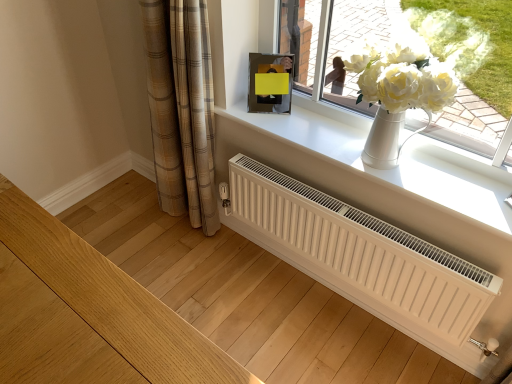
Locate an element on the screen. Image resolution: width=512 pixels, height=384 pixels. free space that is to the left of plaid fabric curtain at lower left is located at coordinates (137, 224).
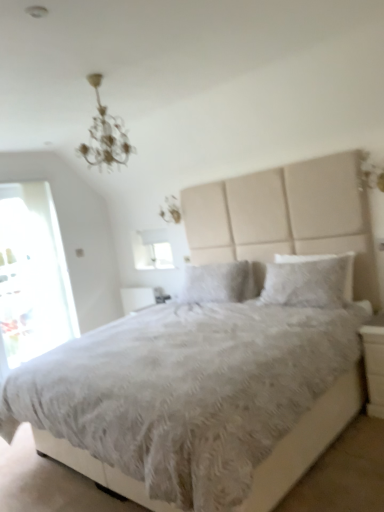
Question: In which direction should I rotate to look at white fluffy pillow at center, which is counted as the second pillow, starting from the left?

Choices:
 (A) left
 (B) right

Answer: (B)

Question: Can you confirm if transparent glass door at left is thinner than white glossy nightstand at lower right?

Choices:
 (A) no
 (B) yes

Answer: (B)

Question: From a real-world perspective, is transparent glass door at left located higher than white glossy nightstand at lower right?

Choices:
 (A) yes
 (B) no

Answer: (A)

Question: From a real-world perspective, is transparent glass door at left physically below white glossy nightstand at lower right?

Choices:
 (A) yes
 (B) no

Answer: (B)

Question: Is transparent glass door at left next to white glossy nightstand at lower right?

Choices:
 (A) yes
 (B) no

Answer: (B)

Question: Is transparent glass door at left at the left side of white glossy nightstand at lower right?

Choices:
 (A) no
 (B) yes

Answer: (B)

Question: Is transparent glass door at left at the right side of white glossy nightstand at lower right?

Choices:
 (A) no
 (B) yes

Answer: (A)

Question: Can you confirm if white fluffy pillow at center, which ranks as the 1th pillow in front-to-back order, is taller than fluffy white pillow at center, the 2th pillow viewed from the right?

Choices:
 (A) no
 (B) yes

Answer: (B)

Question: Does white fluffy pillow at center, which is counted as the second pillow, starting from the left, touch fluffy white pillow at center, the first pillow from the left?

Choices:
 (A) yes
 (B) no

Answer: (B)

Question: Does white fluffy pillow at center, arranged as the first pillow when viewed from the right, come behind fluffy white pillow at center, the first pillow from the back?

Choices:
 (A) yes
 (B) no

Answer: (B)

Question: Does white fluffy pillow at center, which is the 2th pillow from back to front, have a larger size compared to fluffy white pillow at center, the first pillow from the back?

Choices:
 (A) yes
 (B) no

Answer: (B)

Question: Does white fluffy pillow at center, which is counted as the second pillow, starting from the left, have a lesser height compared to fluffy white pillow at center, the first pillow from the left?

Choices:
 (A) yes
 (B) no

Answer: (B)

Question: Could you tell me if white fluffy pillow at center, arranged as the first pillow when viewed from the right, is facing fluffy white pillow at center, the 2th pillow viewed from the right?

Choices:
 (A) no
 (B) yes

Answer: (A)

Question: Considering the relative sizes of white fluffy pillow at center, which is the 2th pillow from back to front, and white fluffy bed at center in the image provided, is white fluffy pillow at center, which is the 2th pillow from back to front, taller than white fluffy bed at center?

Choices:
 (A) yes
 (B) no

Answer: (B)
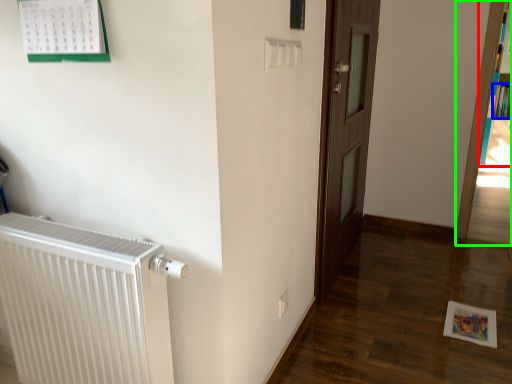
Question: Based on their relative distances, which object is farther from bookcase (highlighted by a red box)? Choose from book (highlighted by a blue box) and bookcase (highlighted by a green box).

Choices:
 (A) book
 (B) bookcase

Answer: (B)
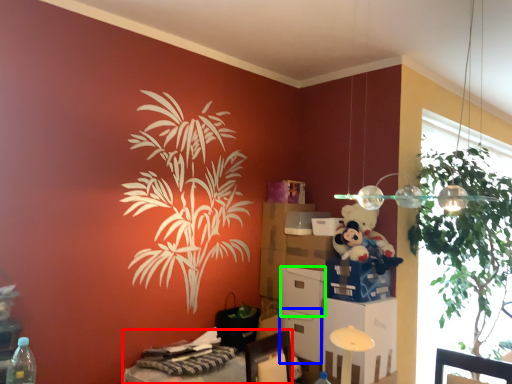
Question: Which object is the closest to the desk (highlighted by a red box)? Choose among these: box (highlighted by a blue box) or box (highlighted by a green box).

Choices:
 (A) box
 (B) box

Answer: (A)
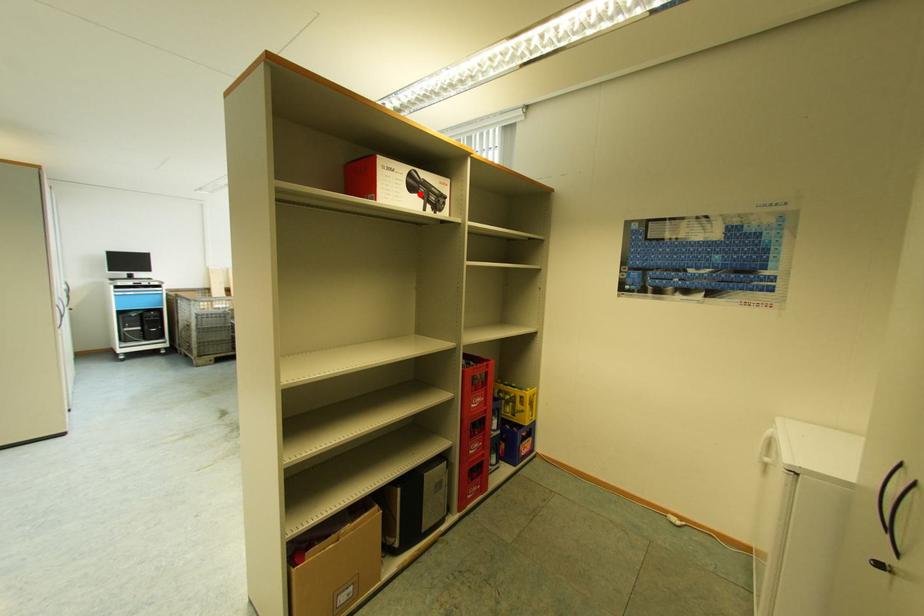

- - - -

Exercise aim - Return all the records above word for word, but leave out the pictures.

Written solution -
Locate an element on the screen. Image resolution: width=512 pixels, height=384 pixels. free space that is to the left of plaid fabric curtain at lower left is located at coordinates (137, 224).
Question: In which direction should I rotate to look at white fluffy pillow at center, which is counted as the second pillow, starting from the left?

Choices:
 (A) left
 (B) right

Answer: (B)

Question: Can you confirm if transparent glass door at left is thinner than white glossy nightstand at lower right?

Choices:
 (A) no
 (B) yes

Answer: (B)

Question: From a real-world perspective, is transparent glass door at left located higher than white glossy nightstand at lower right?

Choices:
 (A) yes
 (B) no

Answer: (A)

Question: From a real-world perspective, is transparent glass door at left physically below white glossy nightstand at lower right?

Choices:
 (A) yes
 (B) no

Answer: (B)

Question: Is transparent glass door at left next to white glossy nightstand at lower right?

Choices:
 (A) yes
 (B) no

Answer: (B)

Question: Is transparent glass door at left at the left side of white glossy nightstand at lower right?

Choices:
 (A) no
 (B) yes

Answer: (B)

Question: Is transparent glass door at left at the right side of white glossy nightstand at lower right?

Choices:
 (A) no
 (B) yes

Answer: (A)

Question: Can you confirm if white fluffy pillow at center, which ranks as the 1th pillow in front-to-back order, is taller than fluffy white pillow at center, the 2th pillow viewed from the right?

Choices:
 (A) no
 (B) yes

Answer: (B)

Question: Does white fluffy pillow at center, which is counted as the second pillow, starting from the left, touch fluffy white pillow at center, the first pillow from the left?

Choices:
 (A) yes
 (B) no

Answer: (B)

Question: Does white fluffy pillow at center, arranged as the first pillow when viewed from the right, come behind fluffy white pillow at center, the first pillow from the back?

Choices:
 (A) yes
 (B) no

Answer: (B)

Question: Does white fluffy pillow at center, which is the 2th pillow from back to front, have a larger size compared to fluffy white pillow at center, the first pillow from the back?

Choices:
 (A) yes
 (B) no

Answer: (B)

Question: Does white fluffy pillow at center, which is counted as the second pillow, starting from the left, have a lesser height compared to fluffy white pillow at center, the first pillow from the left?

Choices:
 (A) yes
 (B) no

Answer: (B)

Question: Could you tell me if white fluffy pillow at center, arranged as the first pillow when viewed from the right, is facing fluffy white pillow at center, the 2th pillow viewed from the right?

Choices:
 (A) no
 (B) yes

Answer: (A)

Question: Considering the relative sizes of white fluffy pillow at center, which is the 2th pillow from back to front, and white fluffy bed at center in the image provided, is white fluffy pillow at center, which is the 2th pillow from back to front, taller than white fluffy bed at center?

Choices:
 (A) yes
 (B) no

Answer: (B)
Question: Based on their relative distances, which object is farther from bookcase (highlighted by a red box)? Choose from book (highlighted by a blue box) and bookcase (highlighted by a green box).

Choices:
 (A) book
 (B) bookcase

Answer: (B)
Question: Which object is the closest to the desk (highlighted by a red box)? Choose among these: box (highlighted by a blue box) or box (highlighted by a green box).

Choices:
 (A) box
 (B) box

Answer: (A)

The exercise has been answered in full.